# [Aim of the exercise]
Pick out each line of the material below that contains the word "screenshot", and copy those lines.

[Recorded data]
- - - -

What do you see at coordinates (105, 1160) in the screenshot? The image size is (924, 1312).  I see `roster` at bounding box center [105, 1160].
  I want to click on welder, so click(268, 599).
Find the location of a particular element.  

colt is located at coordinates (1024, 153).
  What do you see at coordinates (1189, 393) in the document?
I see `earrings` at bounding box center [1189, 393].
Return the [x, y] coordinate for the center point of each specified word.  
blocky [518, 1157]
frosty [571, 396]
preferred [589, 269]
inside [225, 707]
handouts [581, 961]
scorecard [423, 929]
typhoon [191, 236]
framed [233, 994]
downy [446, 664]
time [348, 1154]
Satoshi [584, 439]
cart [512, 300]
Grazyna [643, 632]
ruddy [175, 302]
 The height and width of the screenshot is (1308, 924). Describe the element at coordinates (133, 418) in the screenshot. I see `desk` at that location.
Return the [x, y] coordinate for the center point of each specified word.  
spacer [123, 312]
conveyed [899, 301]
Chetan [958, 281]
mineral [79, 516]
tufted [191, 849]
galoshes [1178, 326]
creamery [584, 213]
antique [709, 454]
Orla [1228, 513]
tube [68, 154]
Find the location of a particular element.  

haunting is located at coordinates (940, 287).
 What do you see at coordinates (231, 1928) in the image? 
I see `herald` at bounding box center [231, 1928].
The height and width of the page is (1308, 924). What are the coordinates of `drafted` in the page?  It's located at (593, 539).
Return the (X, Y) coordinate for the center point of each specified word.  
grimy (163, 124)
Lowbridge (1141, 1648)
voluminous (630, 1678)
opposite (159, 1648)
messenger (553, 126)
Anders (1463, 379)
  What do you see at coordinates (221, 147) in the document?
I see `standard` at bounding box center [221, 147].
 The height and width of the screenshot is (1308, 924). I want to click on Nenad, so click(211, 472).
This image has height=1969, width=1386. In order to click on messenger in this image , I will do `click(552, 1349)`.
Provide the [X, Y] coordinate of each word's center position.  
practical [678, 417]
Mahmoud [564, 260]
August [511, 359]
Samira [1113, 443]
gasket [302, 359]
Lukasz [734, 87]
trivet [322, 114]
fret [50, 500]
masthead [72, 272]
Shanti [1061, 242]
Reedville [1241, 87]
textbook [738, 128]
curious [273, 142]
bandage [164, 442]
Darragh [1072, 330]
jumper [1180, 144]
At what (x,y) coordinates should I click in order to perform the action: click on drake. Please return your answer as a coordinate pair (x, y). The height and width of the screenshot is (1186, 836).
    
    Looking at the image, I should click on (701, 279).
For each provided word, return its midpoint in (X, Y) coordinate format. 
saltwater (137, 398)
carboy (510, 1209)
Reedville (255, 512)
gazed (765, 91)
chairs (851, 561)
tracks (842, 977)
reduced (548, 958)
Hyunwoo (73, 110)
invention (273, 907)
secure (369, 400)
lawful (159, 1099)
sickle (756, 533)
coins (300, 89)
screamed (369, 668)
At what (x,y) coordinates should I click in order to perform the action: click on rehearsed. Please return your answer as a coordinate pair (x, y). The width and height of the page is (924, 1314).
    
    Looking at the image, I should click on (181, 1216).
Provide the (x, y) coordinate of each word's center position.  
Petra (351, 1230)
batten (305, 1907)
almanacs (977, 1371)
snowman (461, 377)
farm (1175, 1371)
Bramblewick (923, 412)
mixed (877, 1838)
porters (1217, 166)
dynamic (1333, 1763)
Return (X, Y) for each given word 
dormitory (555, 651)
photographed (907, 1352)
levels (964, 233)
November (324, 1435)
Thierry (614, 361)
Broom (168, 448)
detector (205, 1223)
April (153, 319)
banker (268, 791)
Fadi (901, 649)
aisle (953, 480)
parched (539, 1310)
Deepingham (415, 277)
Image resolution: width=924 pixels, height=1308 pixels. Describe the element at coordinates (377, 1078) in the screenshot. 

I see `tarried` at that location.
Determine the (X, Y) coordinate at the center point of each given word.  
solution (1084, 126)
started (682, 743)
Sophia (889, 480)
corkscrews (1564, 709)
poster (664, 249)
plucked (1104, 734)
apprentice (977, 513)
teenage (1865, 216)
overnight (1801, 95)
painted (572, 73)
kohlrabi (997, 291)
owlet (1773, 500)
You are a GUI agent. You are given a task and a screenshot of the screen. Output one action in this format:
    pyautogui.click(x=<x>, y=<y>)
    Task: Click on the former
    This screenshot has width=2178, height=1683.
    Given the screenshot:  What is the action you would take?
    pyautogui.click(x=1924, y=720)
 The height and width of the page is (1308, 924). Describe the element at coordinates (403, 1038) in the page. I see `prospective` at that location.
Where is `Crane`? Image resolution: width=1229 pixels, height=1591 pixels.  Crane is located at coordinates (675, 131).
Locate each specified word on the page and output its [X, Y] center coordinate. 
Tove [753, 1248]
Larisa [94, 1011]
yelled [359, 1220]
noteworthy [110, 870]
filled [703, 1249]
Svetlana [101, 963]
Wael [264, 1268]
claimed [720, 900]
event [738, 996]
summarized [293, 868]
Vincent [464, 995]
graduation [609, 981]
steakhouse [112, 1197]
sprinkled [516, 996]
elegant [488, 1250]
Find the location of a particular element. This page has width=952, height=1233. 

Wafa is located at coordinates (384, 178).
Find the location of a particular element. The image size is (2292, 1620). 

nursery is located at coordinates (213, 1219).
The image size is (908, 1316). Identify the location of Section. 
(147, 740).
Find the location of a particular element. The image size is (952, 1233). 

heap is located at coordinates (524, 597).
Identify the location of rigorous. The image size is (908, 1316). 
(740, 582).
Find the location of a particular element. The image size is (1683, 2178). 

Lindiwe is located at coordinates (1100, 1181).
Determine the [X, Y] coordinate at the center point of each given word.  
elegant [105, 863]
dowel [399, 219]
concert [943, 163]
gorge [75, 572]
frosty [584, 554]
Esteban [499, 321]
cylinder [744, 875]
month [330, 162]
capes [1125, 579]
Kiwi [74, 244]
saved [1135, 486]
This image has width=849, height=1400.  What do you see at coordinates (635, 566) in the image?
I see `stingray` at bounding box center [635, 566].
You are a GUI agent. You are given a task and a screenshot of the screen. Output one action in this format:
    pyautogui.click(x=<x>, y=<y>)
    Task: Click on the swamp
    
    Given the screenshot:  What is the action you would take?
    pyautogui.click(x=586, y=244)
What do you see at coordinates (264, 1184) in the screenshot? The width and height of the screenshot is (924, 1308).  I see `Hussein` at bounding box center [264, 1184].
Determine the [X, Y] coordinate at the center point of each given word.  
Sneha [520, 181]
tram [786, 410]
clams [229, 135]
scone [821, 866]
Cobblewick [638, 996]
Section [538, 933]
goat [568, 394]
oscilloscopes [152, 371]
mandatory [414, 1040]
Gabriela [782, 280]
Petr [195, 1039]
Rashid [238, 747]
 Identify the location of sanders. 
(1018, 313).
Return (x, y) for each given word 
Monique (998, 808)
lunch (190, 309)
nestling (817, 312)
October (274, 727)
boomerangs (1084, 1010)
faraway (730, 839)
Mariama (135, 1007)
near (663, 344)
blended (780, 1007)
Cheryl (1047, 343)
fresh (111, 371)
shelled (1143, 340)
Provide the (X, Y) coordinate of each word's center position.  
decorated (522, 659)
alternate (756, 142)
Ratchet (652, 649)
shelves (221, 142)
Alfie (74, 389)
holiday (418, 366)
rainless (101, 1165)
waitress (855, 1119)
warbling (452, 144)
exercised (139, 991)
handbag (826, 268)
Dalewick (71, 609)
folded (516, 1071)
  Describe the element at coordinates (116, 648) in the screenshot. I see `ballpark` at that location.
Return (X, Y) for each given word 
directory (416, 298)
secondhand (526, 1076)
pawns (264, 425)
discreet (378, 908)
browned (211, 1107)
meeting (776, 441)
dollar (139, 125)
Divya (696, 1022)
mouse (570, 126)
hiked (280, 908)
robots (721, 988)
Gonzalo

- - - -

# [Solution below]
What do you see at coordinates (105, 1160) in the screenshot? The image size is (924, 1312).  I see `roster` at bounding box center [105, 1160].
 The height and width of the screenshot is (1308, 924). Describe the element at coordinates (133, 418) in the screenshot. I see `desk` at that location.
 The height and width of the screenshot is (1308, 924). I want to click on Nenad, so click(211, 472).
At what (x,y) coordinates should I click in order to perform the action: click on drake. Please return your answer as a coordinate pair (x, y). The height and width of the screenshot is (1186, 836).
Image resolution: width=924 pixels, height=1308 pixels. Describe the element at coordinates (377, 1078) in the screenshot. 
You are a GUI agent. You are given a task and a screenshot of the screen. Output one action in this format:
    This screenshot has width=2178, height=1683.
    Given the screenshot:  What is the action you would take?
You are a GUI agent. You are given a task and a screenshot of the screen. Output one action in this format:
    Given the screenshot:  What is the action you would take?
What do you see at coordinates (264, 1184) in the screenshot? The width and height of the screenshot is (924, 1308).  I see `Hussein` at bounding box center [264, 1184].
  Describe the element at coordinates (116, 648) in the screenshot. I see `ballpark` at that location.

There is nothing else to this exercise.